Your goal:
Only an exact repetition of the entries will do.

[Object correspondence data]
------------------------------------

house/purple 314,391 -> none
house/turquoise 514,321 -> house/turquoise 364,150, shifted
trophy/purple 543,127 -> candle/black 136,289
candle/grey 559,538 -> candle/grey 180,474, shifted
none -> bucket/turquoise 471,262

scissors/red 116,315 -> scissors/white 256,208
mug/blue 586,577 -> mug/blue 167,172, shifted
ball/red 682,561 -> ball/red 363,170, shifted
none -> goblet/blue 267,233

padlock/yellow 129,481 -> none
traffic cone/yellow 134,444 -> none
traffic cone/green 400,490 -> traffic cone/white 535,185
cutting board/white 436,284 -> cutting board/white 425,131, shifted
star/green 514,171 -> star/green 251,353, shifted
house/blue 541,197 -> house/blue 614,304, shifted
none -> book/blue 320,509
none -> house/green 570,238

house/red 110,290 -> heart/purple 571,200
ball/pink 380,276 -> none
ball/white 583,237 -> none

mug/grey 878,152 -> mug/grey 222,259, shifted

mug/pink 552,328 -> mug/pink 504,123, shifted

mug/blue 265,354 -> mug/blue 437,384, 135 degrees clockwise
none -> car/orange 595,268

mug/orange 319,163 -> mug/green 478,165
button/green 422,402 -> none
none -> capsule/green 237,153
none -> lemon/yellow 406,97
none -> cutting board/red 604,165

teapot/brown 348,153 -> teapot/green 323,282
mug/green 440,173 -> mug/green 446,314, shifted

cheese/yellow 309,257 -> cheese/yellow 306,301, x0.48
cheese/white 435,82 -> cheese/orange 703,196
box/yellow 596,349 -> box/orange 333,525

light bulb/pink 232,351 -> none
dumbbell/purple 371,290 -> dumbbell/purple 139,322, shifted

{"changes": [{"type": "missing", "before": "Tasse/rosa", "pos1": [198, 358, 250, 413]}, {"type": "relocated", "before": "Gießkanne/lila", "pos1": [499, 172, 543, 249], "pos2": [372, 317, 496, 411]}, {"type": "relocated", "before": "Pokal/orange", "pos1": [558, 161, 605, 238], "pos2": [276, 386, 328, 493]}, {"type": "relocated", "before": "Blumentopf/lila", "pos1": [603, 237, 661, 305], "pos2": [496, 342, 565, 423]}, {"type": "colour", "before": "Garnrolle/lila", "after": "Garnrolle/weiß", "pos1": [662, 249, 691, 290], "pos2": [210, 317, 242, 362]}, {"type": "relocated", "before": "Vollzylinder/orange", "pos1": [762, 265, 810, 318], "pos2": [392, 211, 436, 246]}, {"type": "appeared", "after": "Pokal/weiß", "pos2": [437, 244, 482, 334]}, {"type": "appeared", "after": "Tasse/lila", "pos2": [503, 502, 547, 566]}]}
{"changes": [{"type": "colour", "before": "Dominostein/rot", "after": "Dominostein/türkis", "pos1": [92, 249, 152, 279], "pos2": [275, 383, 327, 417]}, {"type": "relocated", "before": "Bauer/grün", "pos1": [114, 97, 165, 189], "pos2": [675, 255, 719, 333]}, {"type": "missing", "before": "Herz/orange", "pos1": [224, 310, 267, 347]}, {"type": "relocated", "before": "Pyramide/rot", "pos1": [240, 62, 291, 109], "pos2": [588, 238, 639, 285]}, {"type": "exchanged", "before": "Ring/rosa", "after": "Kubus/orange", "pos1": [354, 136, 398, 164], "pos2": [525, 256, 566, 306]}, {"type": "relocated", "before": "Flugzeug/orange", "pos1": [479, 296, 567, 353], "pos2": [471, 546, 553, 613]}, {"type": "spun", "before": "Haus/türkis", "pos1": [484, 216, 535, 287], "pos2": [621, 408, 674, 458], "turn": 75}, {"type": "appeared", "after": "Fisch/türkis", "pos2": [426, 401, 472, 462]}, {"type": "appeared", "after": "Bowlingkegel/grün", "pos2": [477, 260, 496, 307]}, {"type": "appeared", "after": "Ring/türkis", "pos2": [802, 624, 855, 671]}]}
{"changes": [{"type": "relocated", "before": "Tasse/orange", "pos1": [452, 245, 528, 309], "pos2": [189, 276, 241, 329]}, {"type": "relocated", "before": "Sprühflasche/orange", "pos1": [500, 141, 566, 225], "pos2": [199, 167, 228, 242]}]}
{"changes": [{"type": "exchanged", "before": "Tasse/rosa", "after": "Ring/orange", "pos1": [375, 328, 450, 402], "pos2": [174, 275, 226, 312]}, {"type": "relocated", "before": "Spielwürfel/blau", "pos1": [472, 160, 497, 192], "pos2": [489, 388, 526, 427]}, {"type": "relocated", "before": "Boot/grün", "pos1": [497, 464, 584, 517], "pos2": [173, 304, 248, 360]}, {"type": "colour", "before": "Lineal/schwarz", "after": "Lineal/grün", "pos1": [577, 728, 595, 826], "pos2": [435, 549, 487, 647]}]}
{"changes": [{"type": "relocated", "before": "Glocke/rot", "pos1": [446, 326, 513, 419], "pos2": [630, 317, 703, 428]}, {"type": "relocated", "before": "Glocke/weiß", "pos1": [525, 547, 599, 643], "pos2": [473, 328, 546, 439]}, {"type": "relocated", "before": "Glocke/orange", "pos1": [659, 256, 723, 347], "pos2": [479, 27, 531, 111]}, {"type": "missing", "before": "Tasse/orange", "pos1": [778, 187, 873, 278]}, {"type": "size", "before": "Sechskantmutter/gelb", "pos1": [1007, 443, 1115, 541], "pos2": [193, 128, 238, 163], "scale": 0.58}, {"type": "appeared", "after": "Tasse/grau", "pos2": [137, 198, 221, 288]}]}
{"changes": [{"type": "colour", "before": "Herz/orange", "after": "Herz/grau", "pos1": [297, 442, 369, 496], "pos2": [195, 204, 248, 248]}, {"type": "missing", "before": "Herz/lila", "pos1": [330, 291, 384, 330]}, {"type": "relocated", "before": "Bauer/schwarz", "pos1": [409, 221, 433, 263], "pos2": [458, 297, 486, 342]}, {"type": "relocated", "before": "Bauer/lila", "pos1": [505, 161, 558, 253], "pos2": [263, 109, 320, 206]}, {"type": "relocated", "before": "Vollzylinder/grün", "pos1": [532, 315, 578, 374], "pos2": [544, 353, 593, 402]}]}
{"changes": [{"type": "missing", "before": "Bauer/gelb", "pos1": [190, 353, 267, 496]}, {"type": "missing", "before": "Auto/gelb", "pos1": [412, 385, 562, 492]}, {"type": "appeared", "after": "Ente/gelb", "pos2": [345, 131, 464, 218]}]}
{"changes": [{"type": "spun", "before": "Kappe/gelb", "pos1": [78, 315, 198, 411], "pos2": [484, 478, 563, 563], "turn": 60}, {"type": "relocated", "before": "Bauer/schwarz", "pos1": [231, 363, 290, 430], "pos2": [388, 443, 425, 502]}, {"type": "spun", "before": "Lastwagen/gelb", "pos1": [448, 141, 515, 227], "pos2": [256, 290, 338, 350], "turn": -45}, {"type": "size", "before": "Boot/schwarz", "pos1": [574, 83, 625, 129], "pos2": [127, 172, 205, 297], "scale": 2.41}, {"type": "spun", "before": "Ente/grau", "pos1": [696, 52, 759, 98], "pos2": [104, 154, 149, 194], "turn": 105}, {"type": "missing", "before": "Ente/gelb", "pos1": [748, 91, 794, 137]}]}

------------------------------------

Answer for the task:
house/purple 314,391 -> none
house/turquoise 514,321 -> house/turquoise 364,150, shifted
trophy/purple 543,127 -> candle/black 136,289
candle/grey 559,538 -> candle/grey 180,474, shifted
none -> bucket/turquoise 471,262

scissors/red 116,315 -> scissors/white 256,208
mug/blue 586,577 -> mug/blue 167,172, shifted
ball/red 682,561 -> ball/red 363,170, shifted
none -> goblet/blue 267,233

padlock/yellow 129,481 -> none
traffic cone/yellow 134,444 -> none
traffic cone/green 400,490 -> traffic cone/white 535,185
cutting board/white 436,284 -> cutting board/white 425,131, shifted
star/green 514,171 -> star/green 251,353, shifted
house/blue 541,197 -> house/blue 614,304, shifted
none -> book/blue 320,509
none -> house/green 570,238

house/red 110,290 -> heart/purple 571,200
ball/pink 380,276 -> none
ball/white 583,237 -> none

mug/grey 878,152 -> mug/grey 222,259, shifted

mug/pink 552,328 -> mug/pink 504,123, shifted

mug/blue 265,354 -> mug/blue 437,384, 135 degrees clockwise
none -> car/orange 595,268

mug/orange 319,163 -> mug/green 478,165
button/green 422,402 -> none
none -> capsule/green 237,153
none -> lemon/yellow 406,97
none -> cutting board/red 604,165

teapot/brown 348,153 -> teapot/green 323,282
mug/green 440,173 -> mug/green 446,314, shifted

cheese/yellow 309,257 -> cheese/yellow 306,301, x0.48
cheese/white 435,82 -> cheese/orange 703,196
box/yellow 596,349 -> box/orange 333,525

light bulb/pink 232,351 -> none
dumbbell/purple 371,290 -> dumbbell/purple 139,322, shifted

{"changes": [{"type": "missing", "before": "Tasse/rosa", "pos1": [198, 358, 250, 413]}, {"type": "relocated", "before": "Gießkanne/lila", "pos1": [499, 172, 543, 249], "pos2": [372, 317, 496, 411]}, {"type": "relocated", "before": "Pokal/orange", "pos1": [558, 161, 605, 238], "pos2": [276, 386, 328, 493]}, {"type": "relocated", "before": "Blumentopf/lila", "pos1": [603, 237, 661, 305], "pos2": [496, 342, 565, 423]}, {"type": "colour", "before": "Garnrolle/lila", "after": "Garnrolle/weiß", "pos1": [662, 249, 691, 290], "pos2": [210, 317, 242, 362]}, {"type": "relocated", "before": "Vollzylinder/orange", "pos1": [762, 265, 810, 318], "pos2": [392, 211, 436, 246]}, {"type": "appeared", "after": "Pokal/weiß", "pos2": [437, 244, 482, 334]}, {"type": "appeared", "after": "Tasse/lila", "pos2": [503, 502, 547, 566]}]}
{"changes": [{"type": "colour", "before": "Dominostein/rot", "after": "Dominostein/türkis", "pos1": [92, 249, 152, 279], "pos2": [275, 383, 327, 417]}, {"type": "relocated", "before": "Bauer/grün", "pos1": [114, 97, 165, 189], "pos2": [675, 255, 719, 333]}, {"type": "missing", "before": "Herz/orange", "pos1": [224, 310, 267, 347]}, {"type": "relocated", "before": "Pyramide/rot", "pos1": [240, 62, 291, 109], "pos2": [588, 238, 639, 285]}, {"type": "exchanged", "before": "Ring/rosa", "after": "Kubus/orange", "pos1": [354, 136, 398, 164], "pos2": [525, 256, 566, 306]}, {"type": "relocated", "before": "Flugzeug/orange", "pos1": [479, 296, 567, 353], "pos2": [471, 546, 553, 613]}, {"type": "spun", "before": "Haus/türkis", "pos1": [484, 216, 535, 287], "pos2": [621, 408, 674, 458], "turn": 75}, {"type": "appeared", "after": "Fisch/türkis", "pos2": [426, 401, 472, 462]}, {"type": "appeared", "after": "Bowlingkegel/grün", "pos2": [477, 260, 496, 307]}, {"type": "appeared", "after": "Ring/türkis", "pos2": [802, 624, 855, 671]}]}
{"changes": [{"type": "relocated", "before": "Tasse/orange", "pos1": [452, 245, 528, 309], "pos2": [189, 276, 241, 329]}, {"type": "relocated", "before": "Sprühflasche/orange", "pos1": [500, 141, 566, 225], "pos2": [199, 167, 228, 242]}]}
{"changes": [{"type": "exchanged", "before": "Tasse/rosa", "after": "Ring/orange", "pos1": [375, 328, 450, 402], "pos2": [174, 275, 226, 312]}, {"type": "relocated", "before": "Spielwürfel/blau", "pos1": [472, 160, 497, 192], "pos2": [489, 388, 526, 427]}, {"type": "relocated", "before": "Boot/grün", "pos1": [497, 464, 584, 517], "pos2": [173, 304, 248, 360]}, {"type": "colour", "before": "Lineal/schwarz", "after": "Lineal/grün", "pos1": [577, 728, 595, 826], "pos2": [435, 549, 487, 647]}]}
{"changes": [{"type": "relocated", "before": "Glocke/rot", "pos1": [446, 326, 513, 419], "pos2": [630, 317, 703, 428]}, {"type": "relocated", "before": "Glocke/weiß", "pos1": [525, 547, 599, 643], "pos2": [473, 328, 546, 439]}, {"type": "relocated", "before": "Glocke/orange", "pos1": [659, 256, 723, 347], "pos2": [479, 27, 531, 111]}, {"type": "missing", "before": "Tasse/orange", "pos1": [778, 187, 873, 278]}, {"type": "size", "before": "Sechskantmutter/gelb", "pos1": [1007, 443, 1115, 541], "pos2": [193, 128, 238, 163], "scale": 0.58}, {"type": "appeared", "after": "Tasse/grau", "pos2": [137, 198, 221, 288]}]}
{"changes": [{"type": "colour", "before": "Herz/orange", "after": "Herz/grau", "pos1": [297, 442, 369, 496], "pos2": [195, 204, 248, 248]}, {"type": "missing", "before": "Herz/lila", "pos1": [330, 291, 384, 330]}, {"type": "relocated", "before": "Bauer/schwarz", "pos1": [409, 221, 433, 263], "pos2": [458, 297, 486, 342]}, {"type": "relocated", "before": "Bauer/lila", "pos1": [505, 161, 558, 253], "pos2": [263, 109, 320, 206]}, {"type": "relocated", "before": "Vollzylinder/grün", "pos1": [532, 315, 578, 374], "pos2": [544, 353, 593, 402]}]}
{"changes": [{"type": "missing", "before": "Bauer/gelb", "pos1": [190, 353, 267, 496]}, {"type": "missing", "before": "Auto/gelb", "pos1": [412, 385, 562, 492]}, {"type": "appeared", "after": "Ente/gelb", "pos2": [345, 131, 464, 218]}]}
{"changes": [{"type": "spun", "before": "Kappe/gelb", "pos1": [78, 315, 198, 411], "pos2": [484, 478, 563, 563], "turn": 60}, {"type": "relocated", "before": "Bauer/schwarz", "pos1": [231, 363, 290, 430], "pos2": [388, 443, 425, 502]}, {"type": "spun", "before": "Lastwagen/gelb", "pos1": [448, 141, 515, 227], "pos2": [256, 290, 338, 350], "turn": -45}, {"type": "size", "before": "Boot/schwarz", "pos1": [574, 83, 625, 129], "pos2": [127, 172, 205, 297], "scale": 2.41}, {"type": "spun", "before": "Ente/grau", "pos1": [696, 52, 759, 98], "pos2": [104, 154, 149, 194], "turn": 105}, {"type": "missing", "before": "Ente/gelb", "pos1": [748, 91, 794, 137]}]}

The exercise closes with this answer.